(Data extracted from a collection)
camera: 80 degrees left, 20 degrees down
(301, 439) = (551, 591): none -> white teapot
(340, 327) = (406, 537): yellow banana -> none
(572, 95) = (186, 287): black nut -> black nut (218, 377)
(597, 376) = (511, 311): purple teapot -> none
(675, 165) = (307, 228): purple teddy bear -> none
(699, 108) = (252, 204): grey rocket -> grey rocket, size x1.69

▶ REQUIRED WORK: Find "(572, 95) = (186, 287): black" in the records. Copy its line and every line after it, exactly, through the last one.

▶ TASK SOLUTION:
(572, 95) = (186, 287): black nut -> black nut (218, 377)
(597, 376) = (511, 311): purple teapot -> none
(675, 165) = (307, 228): purple teddy bear -> none
(699, 108) = (252, 204): grey rocket -> grey rocket, size x1.69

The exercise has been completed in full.